Exercise input »
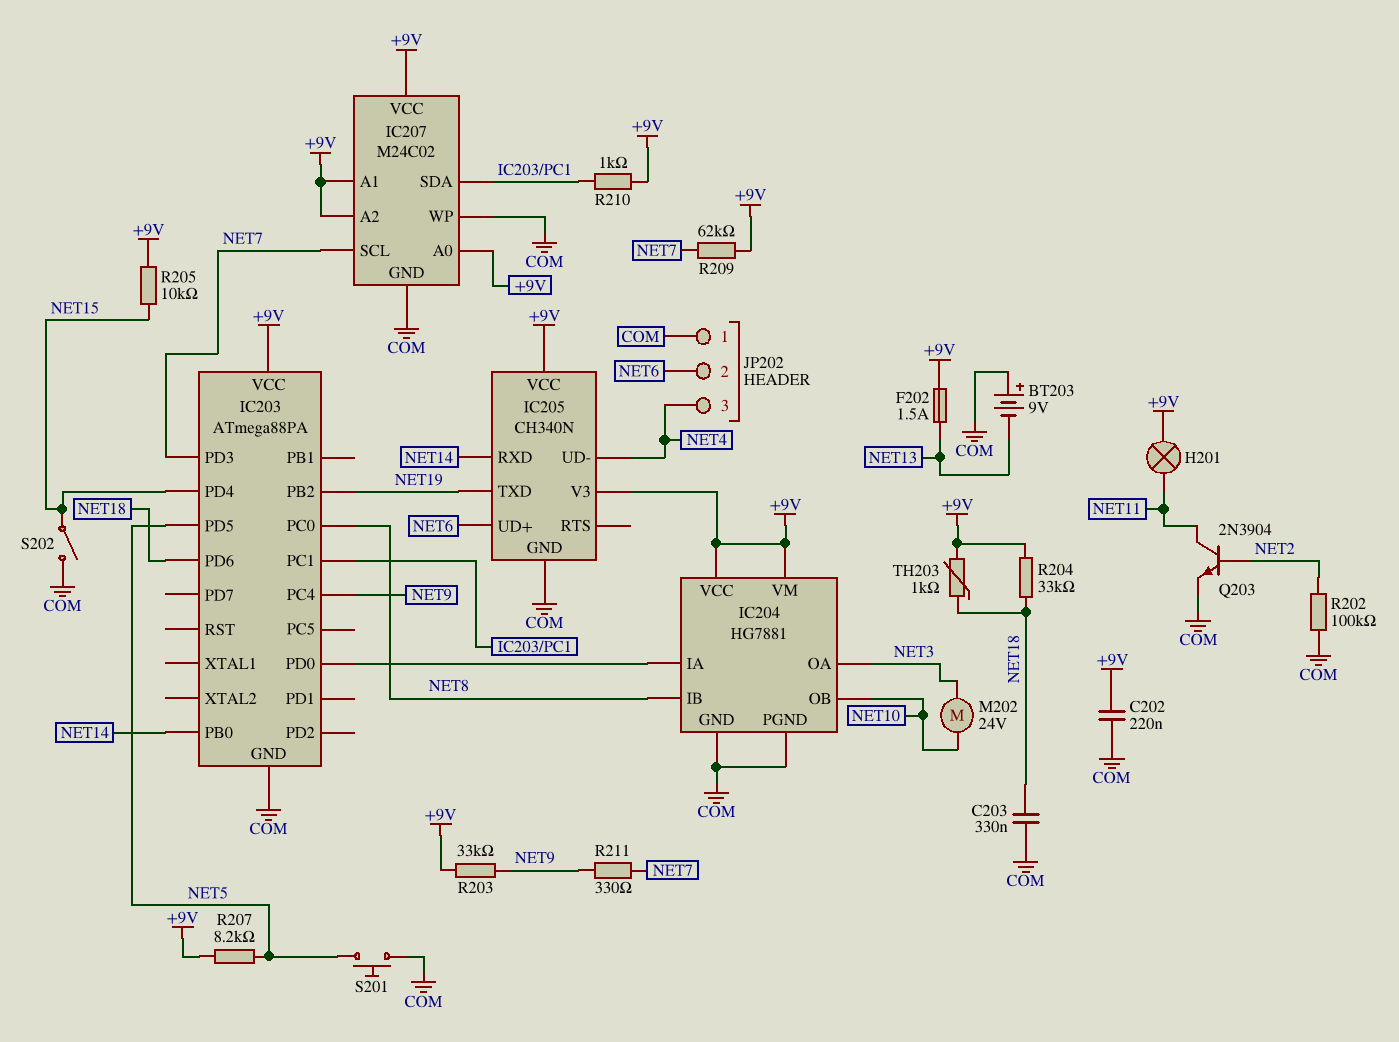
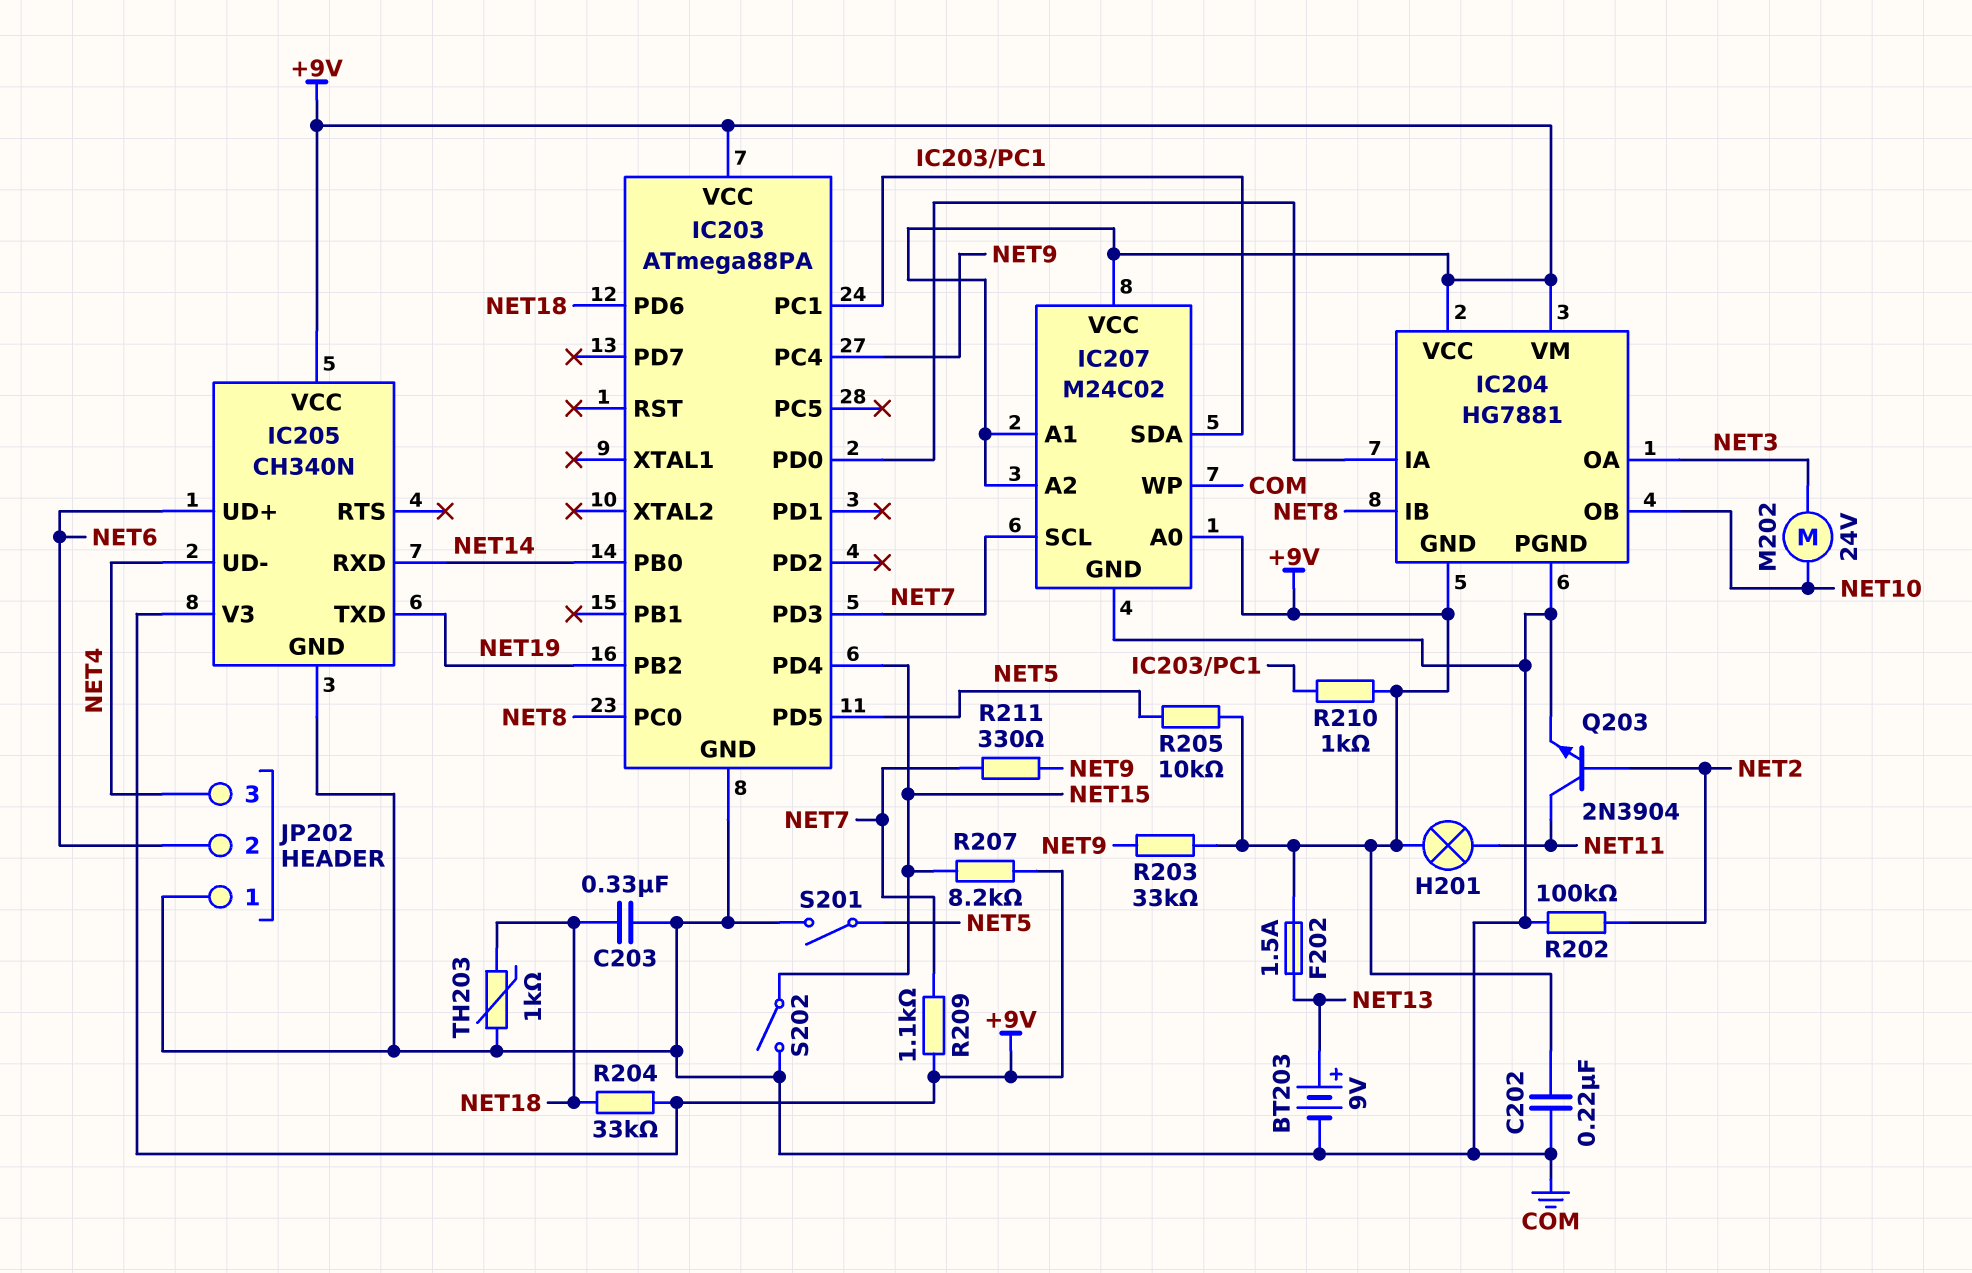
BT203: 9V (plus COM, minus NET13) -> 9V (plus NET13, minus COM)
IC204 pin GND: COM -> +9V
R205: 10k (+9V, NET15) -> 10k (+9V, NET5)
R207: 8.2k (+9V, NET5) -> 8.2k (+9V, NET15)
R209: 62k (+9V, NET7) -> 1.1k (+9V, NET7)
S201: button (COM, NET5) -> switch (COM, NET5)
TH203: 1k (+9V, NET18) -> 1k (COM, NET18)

Directions for this task » Here the job is to print all the data exactly, skipping any image.

Task output »
BT203: 9V (plus COM, minus NET13) -> 9V (plus NET13, minus COM)
IC204 pin GND: COM -> +9V
R205: 10k (+9V, NET15) -> 10k (+9V, NET5)
R207: 8.2k (+9V, NET5) -> 8.2k (+9V, NET15)
R209: 62k (+9V, NET7) -> 1.1k (+9V, NET7)
S201: button (COM, NET5) -> switch (COM, NET5)
TH203: 1k (+9V, NET18) -> 1k (COM, NET18)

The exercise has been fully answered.